### Exercise objective
Put everything from the line containing "Ñande Ru Marangatu [107, 854]" down to the line containing "Takuaraty/Yvykuarusu [107, 1225]" into a Markdown table with the columns No. and Entry. Number each row, and leave out any blank lines.

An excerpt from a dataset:
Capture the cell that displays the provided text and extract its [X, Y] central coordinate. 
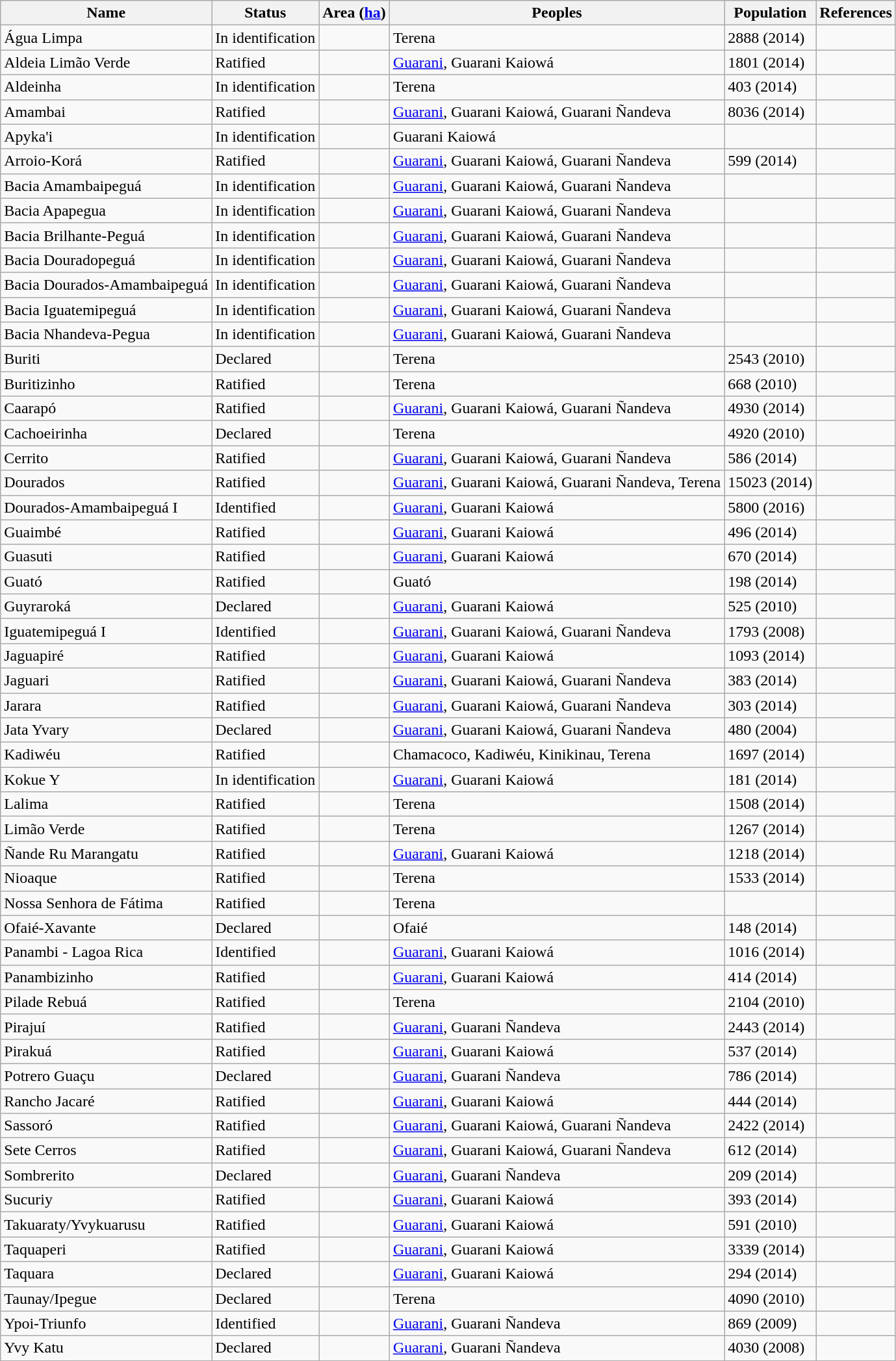
Ñande Ru Marangatu [107, 854]
References [856, 13]
Lalima [107, 804]
Sombrerito [107, 1175]
Name [107, 13]
2888 (2014) [771, 38]
Bacia Nhandeva-Pegua [107, 335]
869 (2009) [771, 1324]
444 (2014) [771, 1101]
1533 (2014) [771, 878]
3339 (2014) [771, 1249]
Population [771, 13]
599 (2014) [771, 161]
1793 (2008) [771, 631]
Ofaié [556, 928]
Buritizinho [107, 384]
2422 (2014) [771, 1126]
Chamacoco, Kadiwéu, Kinikinau, Terena [556, 755]
383 (2014) [771, 680]
Pirajuí [107, 1027]
2543 (2010) [771, 359]
1801 (2014) [771, 62]
4930 (2014) [771, 409]
393 (2014) [771, 1200]
Jaguari [107, 680]
496 (2014) [771, 532]
Guarani, Guarani Kaiowá, Guarani Ñandeva, Terena [556, 483]
Kokue Y [107, 780]
Caarapó [107, 409]
Cachoeirinha [107, 433]
Yvy Katu [107, 1348]
Guyraroká [107, 606]
Potrero Guaçu [107, 1076]
670 (2014) [771, 557]
1267 (2014) [771, 829]
Status [265, 13]
Guaimbé [107, 532]
Peoples [556, 13]
Taquara [107, 1274]
Aldeinha [107, 87]
294 (2014) [771, 1274]
668 (2010) [771, 384]
Arroio-Korá [107, 161]
586 (2014) [771, 458]
15023 (2014) [771, 483]
Iguatemipeguá I [107, 631]
1697 (2014) [771, 755]
Sete Cerros [107, 1151]
209 (2014) [771, 1175]
Takuaraty/Yvykuarusu [107, 1225]
Pirakuá [107, 1051]
1508 (2014) [771, 804]
8036 (2014) [771, 112]
148 (2014) [771, 928]
480 (2004) [771, 730]
4920 (2010) [771, 433]
Aldeia Limão Verde [107, 62]
2443 (2014) [771, 1027]
Ypoi-Triunfo [107, 1324]
Kadiwéu [107, 755]
Pilade Rebuá [107, 1002]
Taunay/Ipegue [107, 1299]
Bacia Dourados-Amambaipeguá [107, 285]
Bacia Iguatemipeguá [107, 310]
Guarani Kaiowá [556, 136]
612 (2014) [771, 1151]
1218 (2014) [771, 854]
5800 (2016) [771, 507]
2104 (2010) [771, 1002]
Bacia Douradopeguá [107, 260]
Guasuti [107, 557]
Jaguapiré [107, 656]
Panambizinho [107, 977]
Amambai [107, 112]
537 (2014) [771, 1051]
Buriti [107, 359]
414 (2014) [771, 977]
181 (2014) [771, 780]
Panambi - Lagoa Rica [107, 953]
Bacia Apapegua [107, 211]
Limão Verde [107, 829]
Dourados-Amambaipeguá I [107, 507]
Nioaque [107, 878]
Sucuriy [107, 1200]
591 (2010) [771, 1225]
Bacia Amambaipeguá [107, 186]
Jarara [107, 705]
Ofaié-Xavante [107, 928]
Água Limpa [107, 38]
525 (2010) [771, 606]
Sassoró [107, 1126]
303 (2014) [771, 705]
Area (ha) [355, 13]
Dourados [107, 483]
403 (2014) [771, 87]
Cerrito [107, 458]
1093 (2014) [771, 656]
198 (2014) [771, 582]
Apyka'i [107, 136]
4030 (2008) [771, 1348]
4090 (2010) [771, 1299]
Rancho Jacaré [107, 1101]
Jata Yvary [107, 730]
1016 (2014) [771, 953]
Nossa Senhora de Fátima [107, 903]
Bacia Brilhante-Peguá [107, 235]
786 (2014) [771, 1076]
Taquaperi [107, 1249]
Detect which cell encompasses the target text, then output its (x, y) center coordinate. 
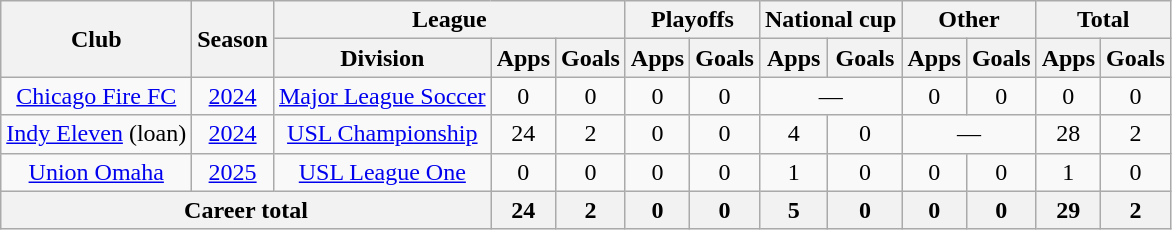
Total (1103, 20)
Division (382, 58)
Union Omaha (96, 172)
League (449, 20)
Club (96, 39)
Career total (246, 210)
USL Championship (382, 134)
29 (1068, 210)
5 (793, 210)
USL League One (382, 172)
Major League Soccer (382, 96)
Season (233, 39)
2025 (233, 172)
National cup (830, 20)
4 (793, 134)
Indy Eleven (loan) (96, 134)
Chicago Fire FC (96, 96)
Other (969, 20)
28 (1068, 134)
Playoffs (692, 20)
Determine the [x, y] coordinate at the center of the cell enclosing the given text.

### Exercise solution
| No. | Entry |
|---|---|
| 1 | Ñande Ru Marangatu [107, 854] |
| 2 | References [856, 13] |
| 3 | Lalima [107, 804] |
| 4 | Sombrerito [107, 1175] |
| 5 | Name [107, 13] |
| 6 | 2888 (2014) [771, 38] |
| 7 | Bacia Nhandeva-Pegua [107, 335] |
| 8 | 869 (2009) [771, 1324] |
| 9 | 444 (2014) [771, 1101] |
| 10 | 1533 (2014) [771, 878] |
| 11 | 3339 (2014) [771, 1249] |
| 12 | Population [771, 13] |
| 13 | 599 (2014) [771, 161] |
| 14 | 1793 (2008) [771, 631] |
| 15 | Ofaié [556, 928] |
| 16 | Buritizinho [107, 384] |
| 17 | 2422 (2014) [771, 1126] |
| 18 | Chamacoco, Kadiwéu, Kinikinau, Terena [556, 755] |
| 19 | 383 (2014) [771, 680] |
| 20 | Pirajuí [107, 1027] |
| 21 | 2543 (2010) [771, 359] |
| 22 | 1801 (2014) [771, 62] |
| 23 | 4930 (2014) [771, 409] |
| 24 | 393 (2014) [771, 1200] |
| 25 | Jaguari [107, 680] |
| 26 | 496 (2014) [771, 532] |
| 27 | Guarani, Guarani Kaiowá, Guarani Ñandeva, Terena [556, 483] |
| 28 | Kokue Y [107, 780] |
| 29 | Caarapó [107, 409] |
| 30 | Cachoeirinha [107, 433] |
| 31 | Yvy Katu [107, 1348] |
| 32 | Guyraroká [107, 606] |
| 33 | Potrero Guaçu [107, 1076] |
| 34 | 670 (2014) [771, 557] |
| 35 | 1267 (2014) [771, 829] |
| 36 | Status [265, 13] |
| 37 | Guaimbé [107, 532] |
| 38 | Peoples [556, 13] |
| 39 | Taquara [107, 1274] |
| 40 | Aldeinha [107, 87] |
| 41 | 294 (2014) [771, 1274] |
| 42 | 668 (2010) [771, 384] |
| 43 | Arroio-Korá [107, 161] |
| 44 | 586 (2014) [771, 458] |
| 45 | 15023 (2014) [771, 483] |
| 46 | Iguatemipeguá I [107, 631] |
| 47 | 1697 (2014) [771, 755] |
| 48 | Sete Cerros [107, 1151] |
| 49 | 209 (2014) [771, 1175] |
| 50 | Takuaraty/Yvykuarusu [107, 1225] |